| TASK OBJECTIVE |
Check each line of the listing for the word "vase" and report the ones that have it.
»»
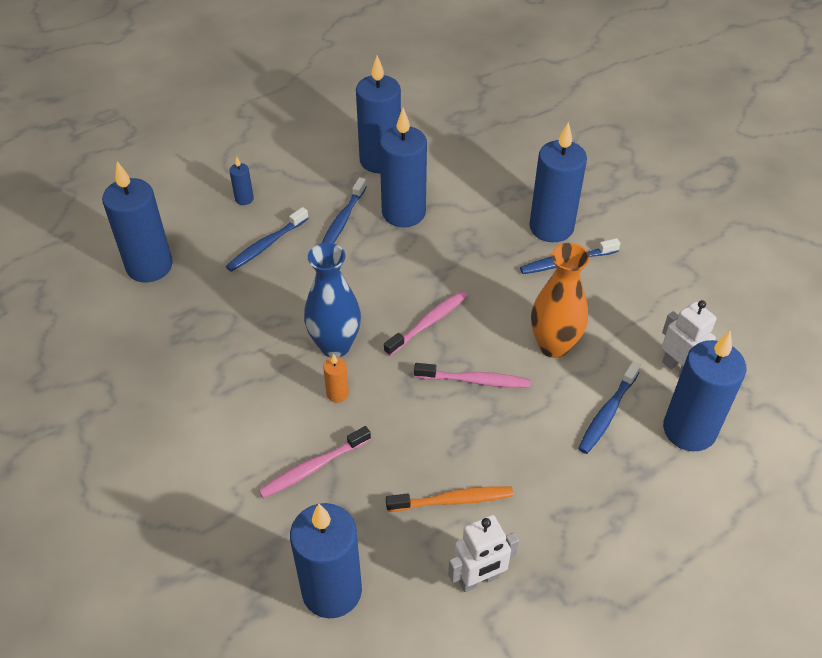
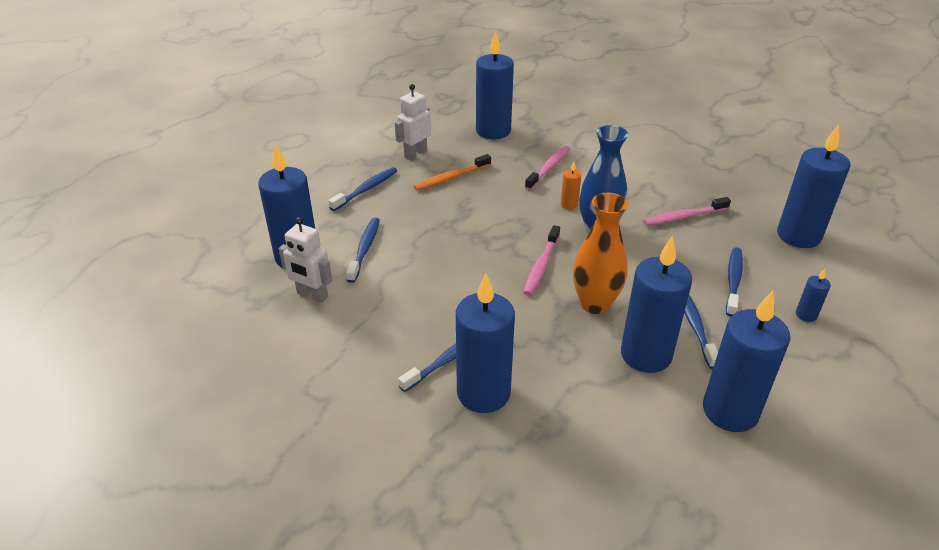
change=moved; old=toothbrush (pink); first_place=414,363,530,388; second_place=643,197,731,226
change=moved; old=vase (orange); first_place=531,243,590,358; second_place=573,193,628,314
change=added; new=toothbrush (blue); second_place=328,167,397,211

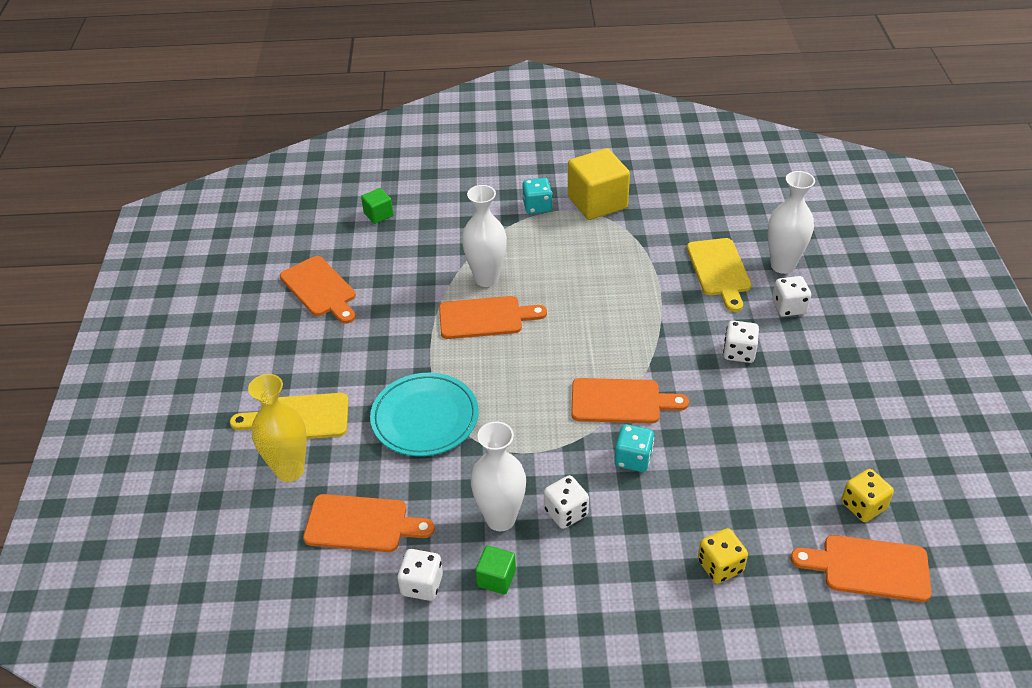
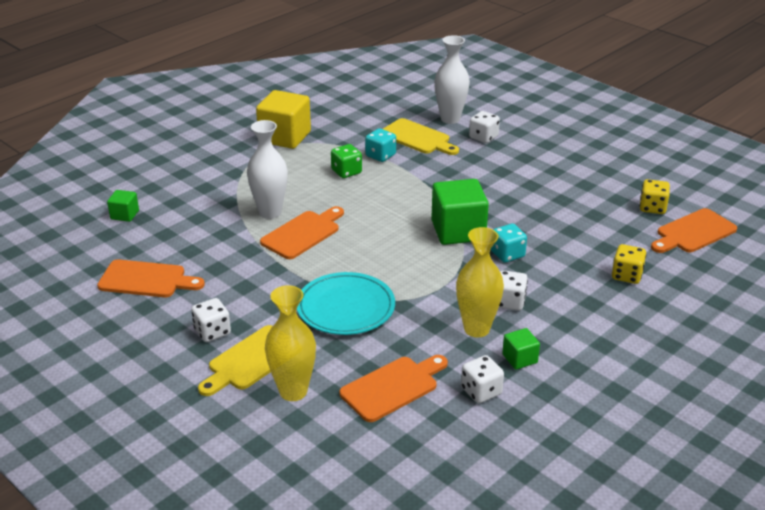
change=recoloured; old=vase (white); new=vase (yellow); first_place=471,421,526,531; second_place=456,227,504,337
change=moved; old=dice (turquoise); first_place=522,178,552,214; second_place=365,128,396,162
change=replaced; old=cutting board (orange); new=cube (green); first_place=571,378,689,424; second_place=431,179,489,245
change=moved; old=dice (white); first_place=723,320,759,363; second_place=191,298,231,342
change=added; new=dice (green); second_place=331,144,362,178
««
| PROBLEM SOLUTION |
change=moved; old=vase (orange); first_place=531,243,590,358; second_place=573,193,628,314
change=recoloured; old=vase (white); new=vase (yellow); first_place=471,421,526,531; second_place=456,227,504,337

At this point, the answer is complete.